___ DATASET RECORDS ___

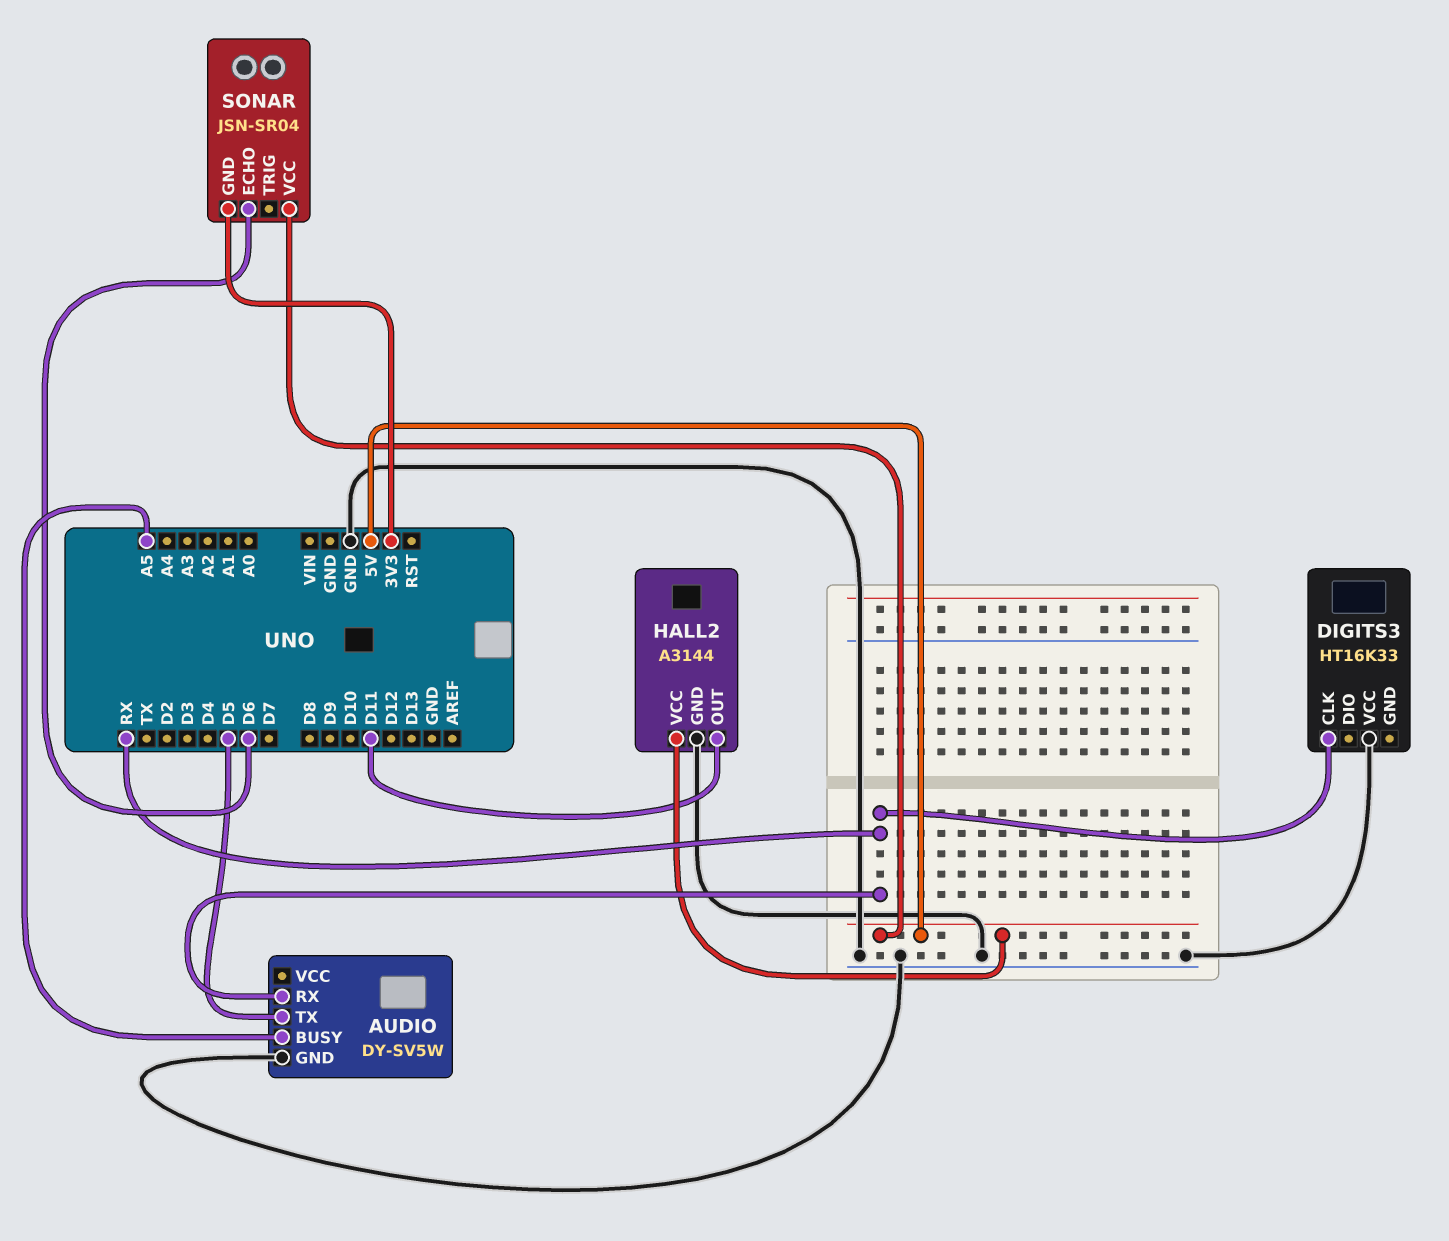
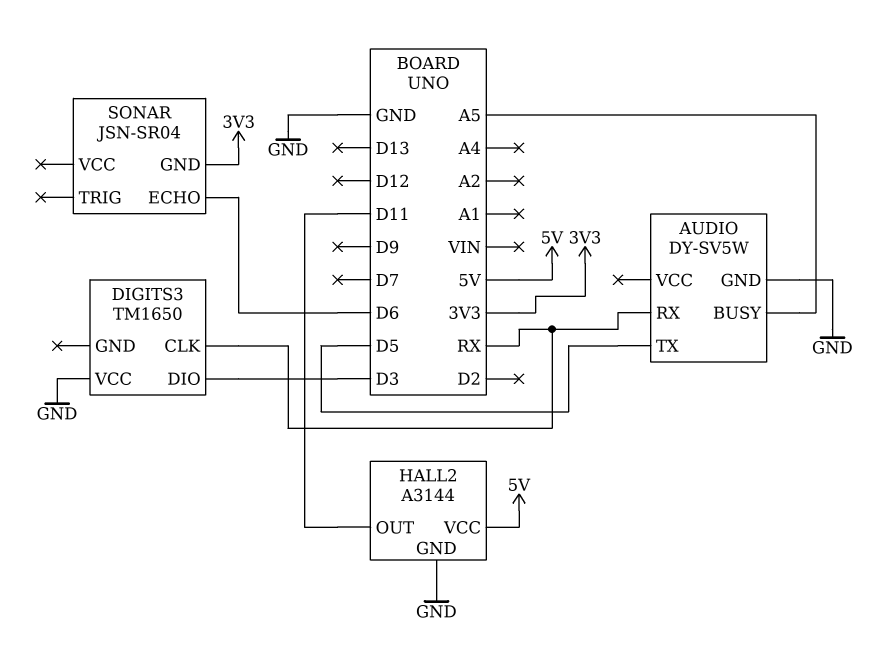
DIGITS3: HT16K33 -> TM1650
DIGITS3 pin DIO: none -> D3
SONAR pin VCC: 5V -> none

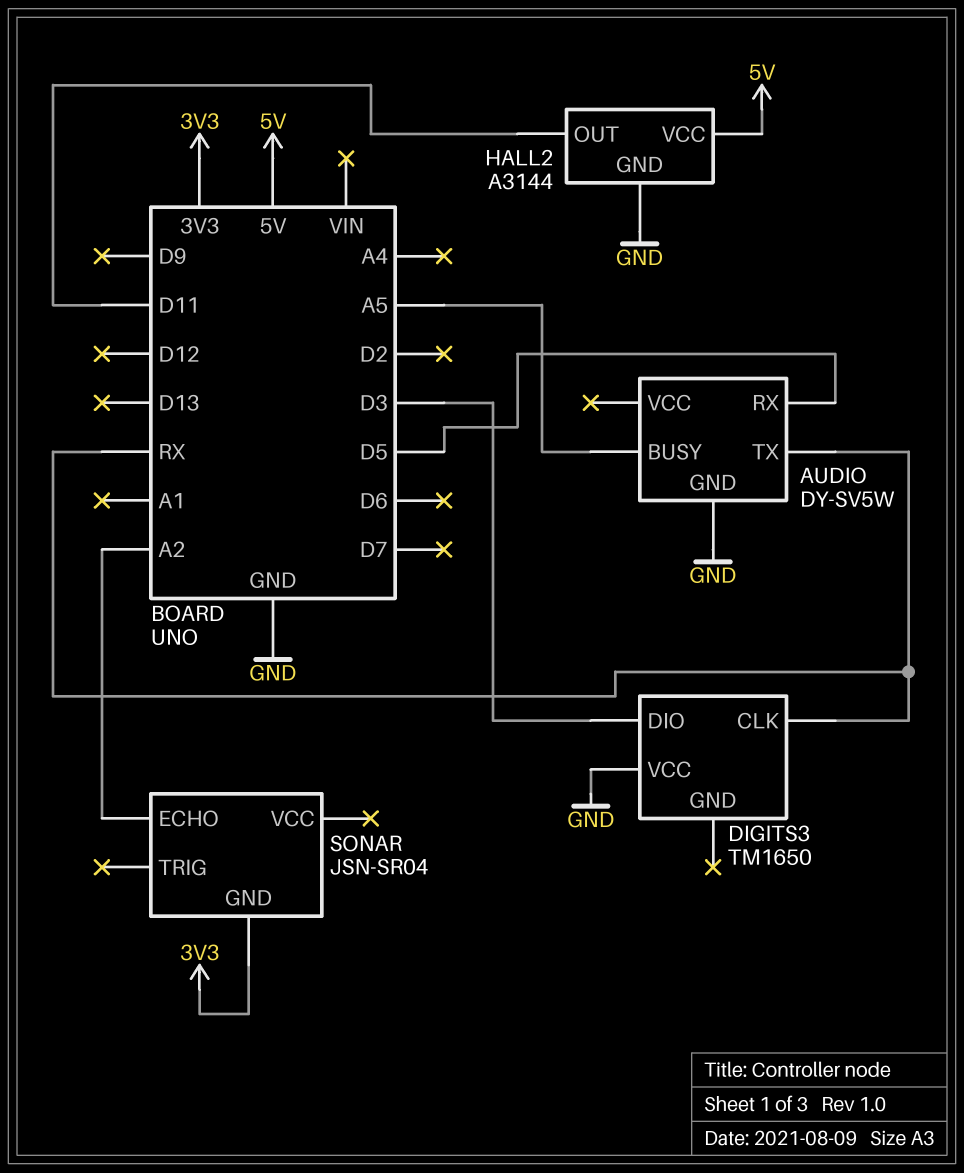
AUDIO pin RX: RX -> D5
AUDIO pin TX: D5 -> RX
SONAR pin ECHO: D6 -> A2

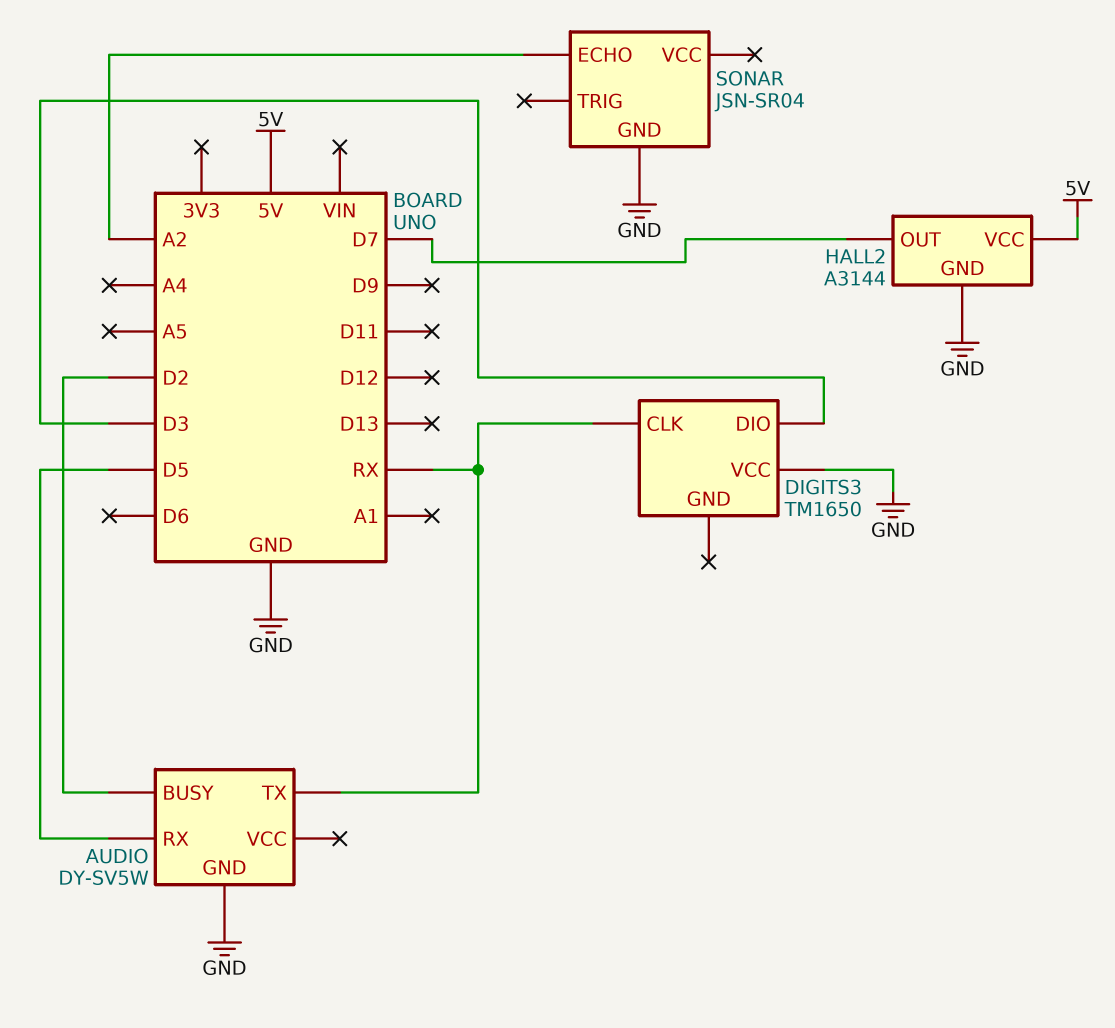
AUDIO pin BUSY: A5 -> D2
HALL2 pin OUT: D11 -> D7
SONAR pin GND: 3V3 -> GND

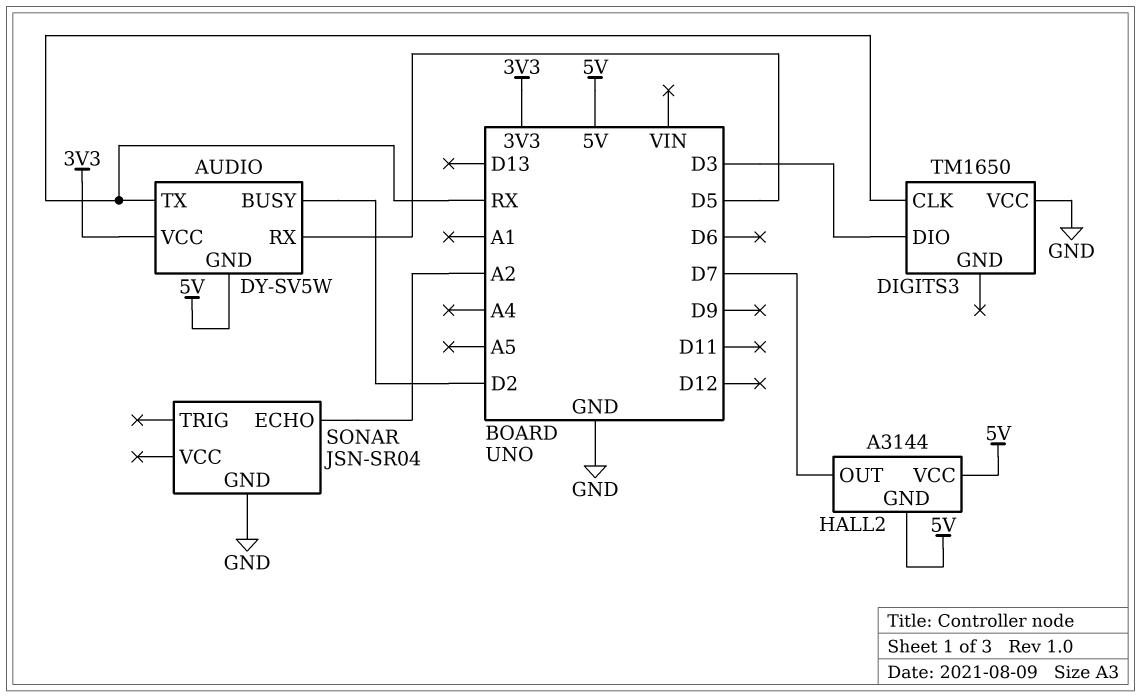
AUDIO pin GND: GND -> 5V
AUDIO pin VCC: none -> 3V3
HALL2 pin GND: GND -> 5V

___

[TO DO]:
Each line from the one containing "AUDIO pin GND: GND -> 5V" to the end of the records should be echoed exactly, and no other line.

[ANSWER SPACE]:
AUDIO pin GND: GND -> 5V
AUDIO pin VCC: none -> 3V3
HALL2 pin GND: GND -> 5V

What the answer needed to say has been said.